■ Information given:
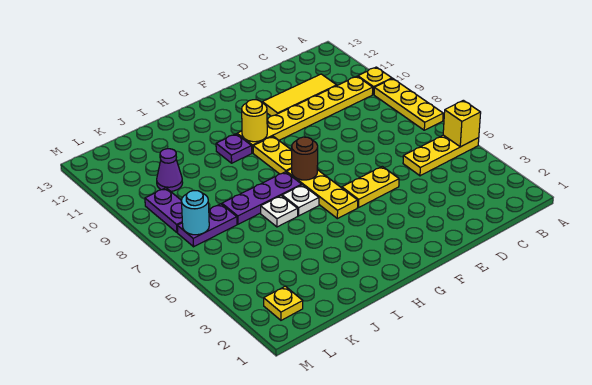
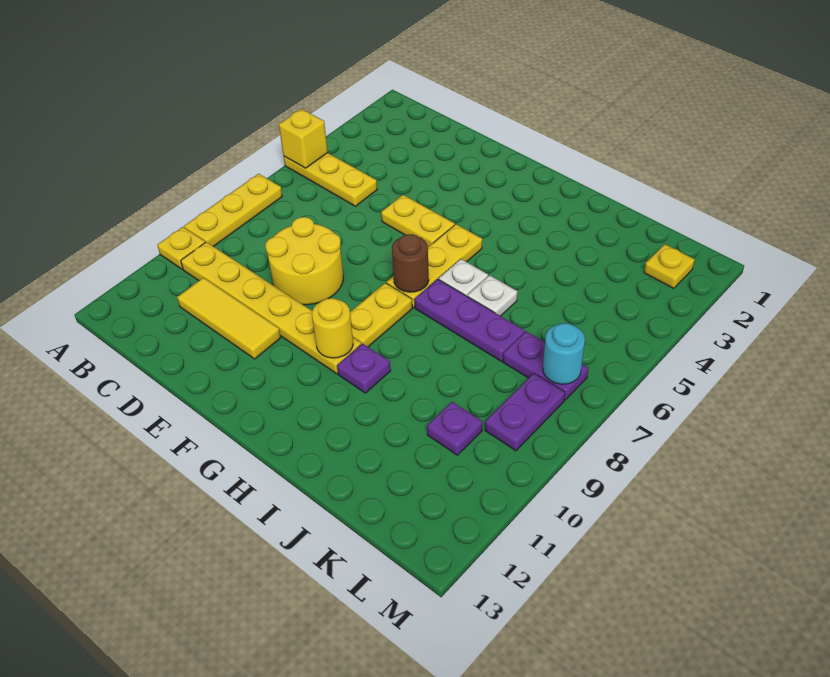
none -> yellow round brick D8:E9 level 1
purple cone K10 level 1 -> purple plate K10 level 1

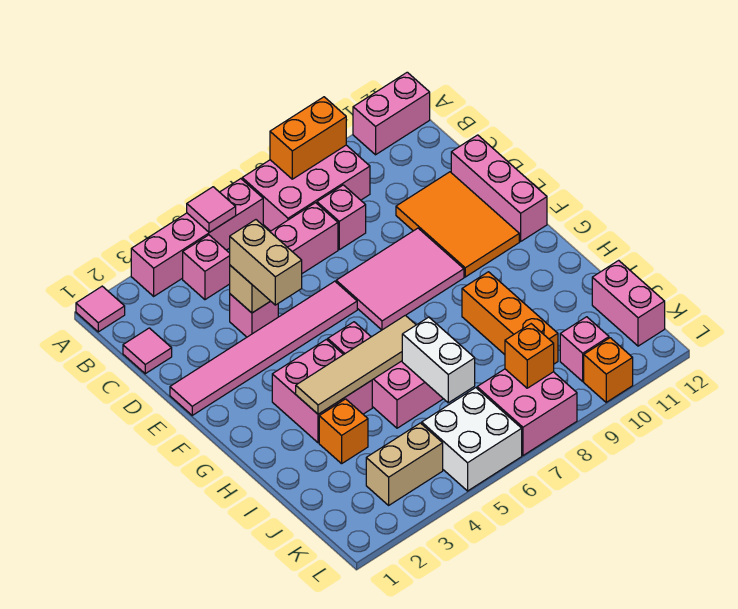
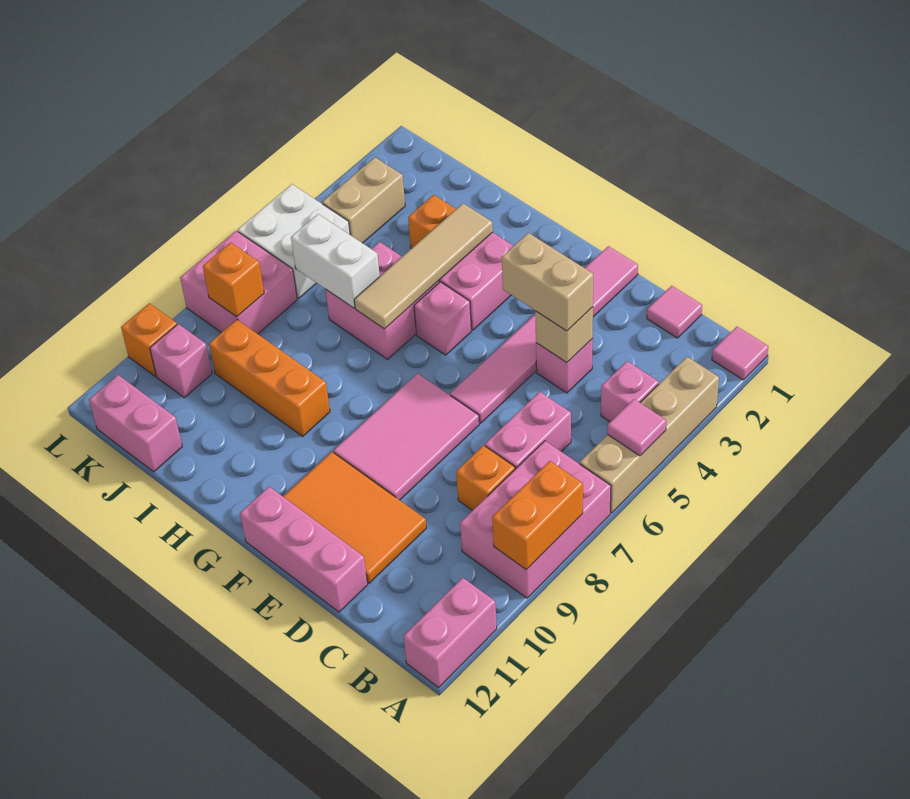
pink brick A3:A6 level 1 -> tan brick A3:A6 level 1
pink brick C8 level 1 -> orange brick C8 level 1

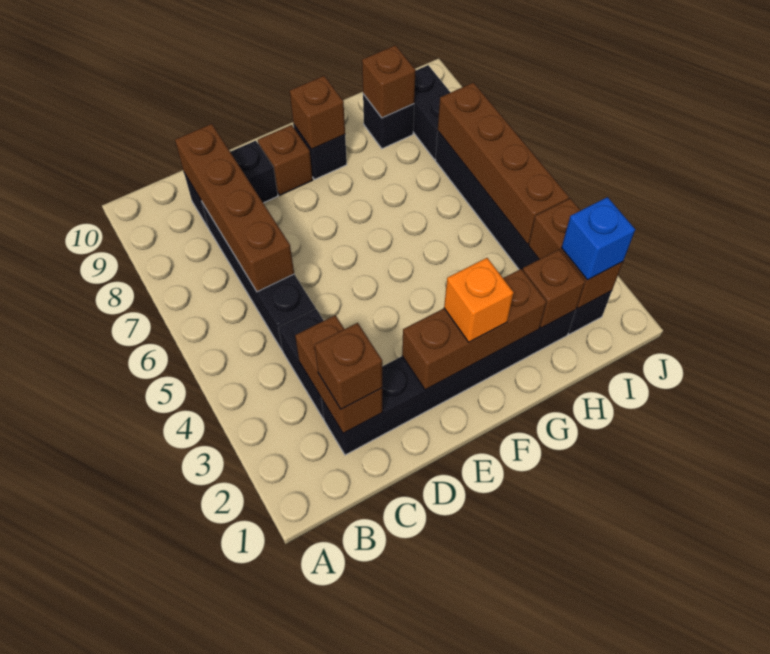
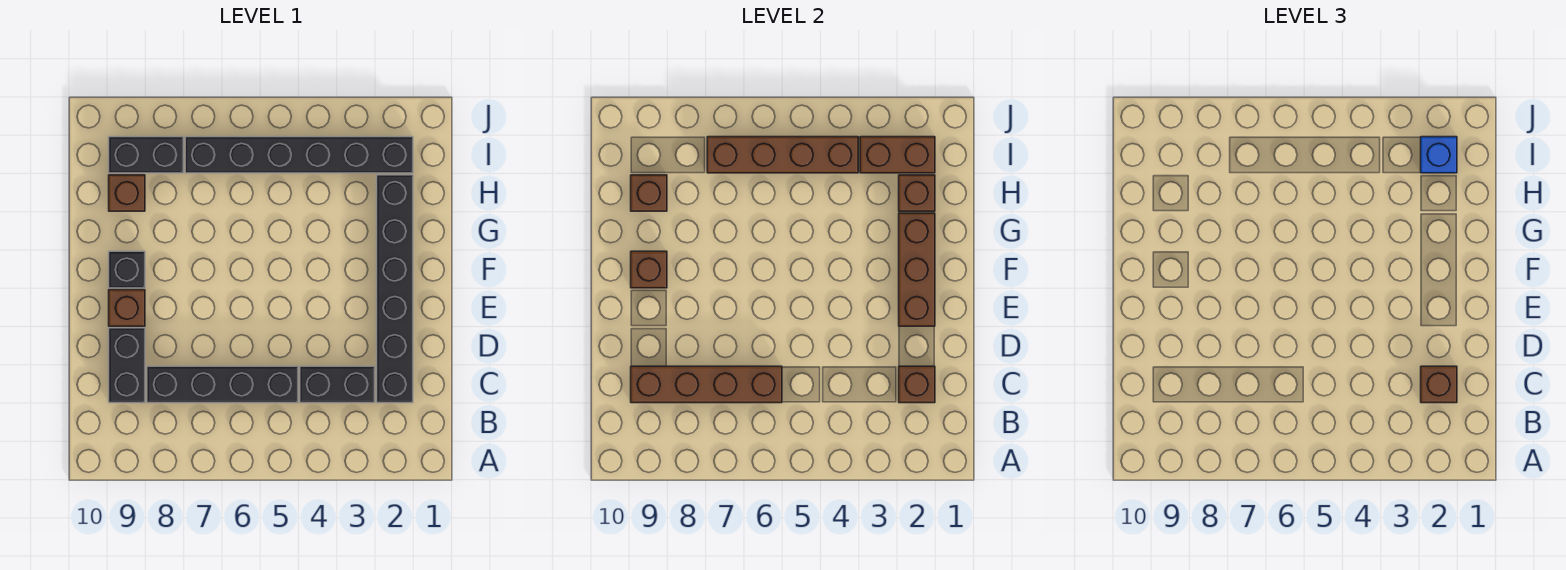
brown brick C2:C3 level 2 -> brown brick C2 level 2
orange brick F2 level 3 -> none
black brick H9 level 1 -> brown brick H9 level 1

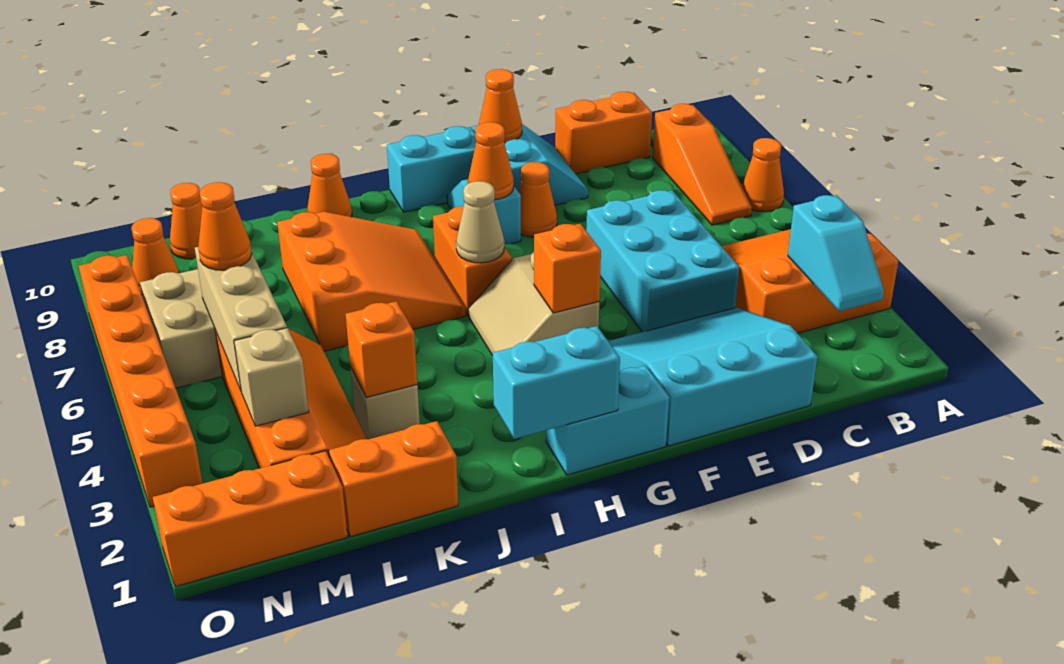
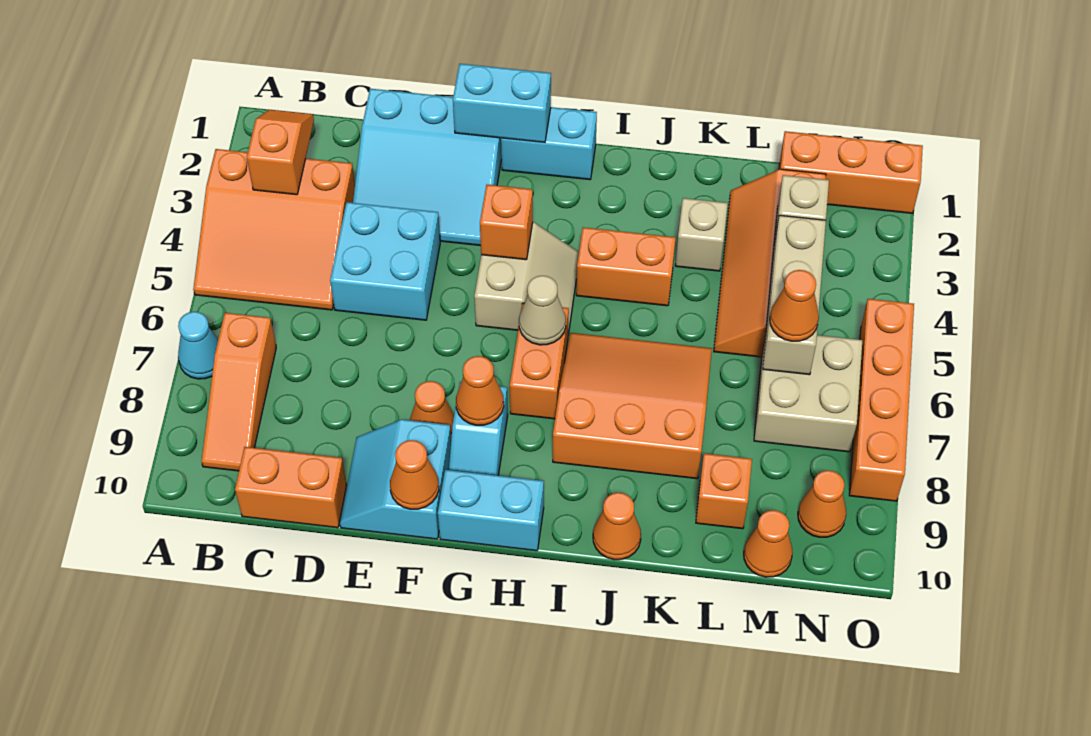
orange cone A7 level 1 -> cyan cone A7 level 1
cyan slope B2:B3 level 2 top 3 -> orange slope B2:B3 level 2 top 3
orange slope B7:B9 level 1 top 9 -> orange slope B7:B9 level 1 top 7
cyan brick D4:E6 level 1 -> cyan brick D4:E5 level 1
cyan brick H1:I1 level 2 -> cyan brick F1:G1 level 2
orange slope I6:K8 level 1 top K -> orange slope I6:K8 level 1 top 8
orange brick K1:L1 level 1 -> orange brick I4:J4 level 1
orange brick K3 level 2 -> orange brick L9 level 1
orange brick O3:O8 level 1 -> orange brick O5:O8 level 1

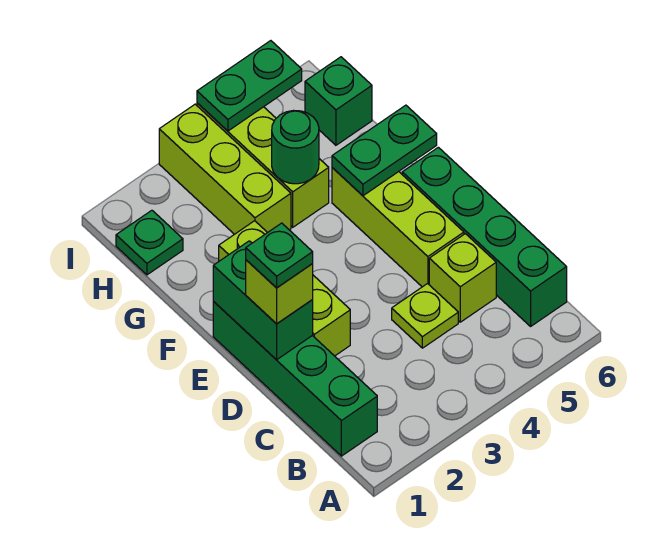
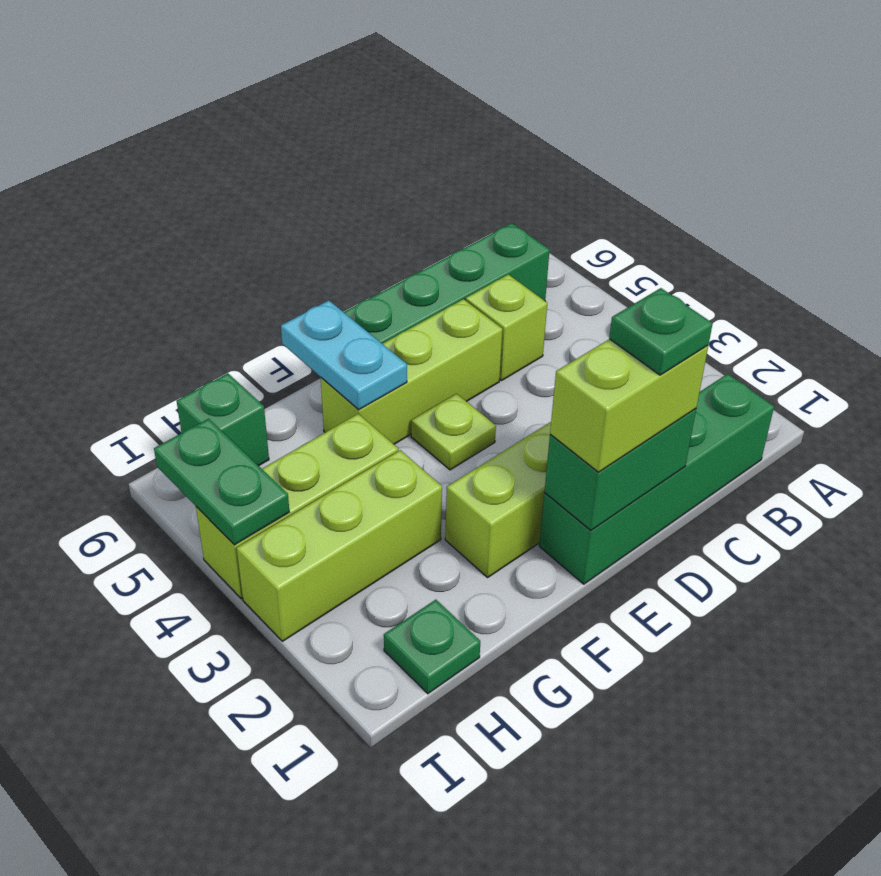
lime plate C4 level 1 -> lime plate E4 level 1
lime brick D1 level 3 -> lime brick D1:E1 level 3
green plate F5:F6 level 2 -> cyan plate F5:F6 level 2
green round brick G4 level 2 -> none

■ Exercise prompt: Word for word, restate the lines from the one containing "pink brick A3:A6" through the end of the entries. Do not include pictures.

■ Result:
pink brick A3:A6 level 1 -> tan brick A3:A6 level 1
pink brick C8 level 1 -> orange brick C8 level 1

brown brick C2:C3 level 2 -> brown brick C2 level 2
orange brick F2 level 3 -> none
black brick H9 level 1 -> brown brick H9 level 1

orange cone A7 level 1 -> cyan cone A7 level 1
cyan slope B2:B3 level 2 top 3 -> orange slope B2:B3 level 2 top 3
orange slope B7:B9 level 1 top 9 -> orange slope B7:B9 level 1 top 7
cyan brick D4:E6 level 1 -> cyan brick D4:E5 level 1
cyan brick H1:I1 level 2 -> cyan brick F1:G1 level 2
orange slope I6:K8 level 1 top K -> orange slope I6:K8 level 1 top 8
orange brick K1:L1 level 1 -> orange brick I4:J4 level 1
orange brick K3 level 2 -> orange brick L9 level 1
orange brick O3:O8 level 1 -> orange brick O5:O8 level 1

lime plate C4 level 1 -> lime plate E4 level 1
lime brick D1 level 3 -> lime brick D1:E1 level 3
green plate F5:F6 level 2 -> cyan plate F5:F6 level 2
green round brick G4 level 2 -> none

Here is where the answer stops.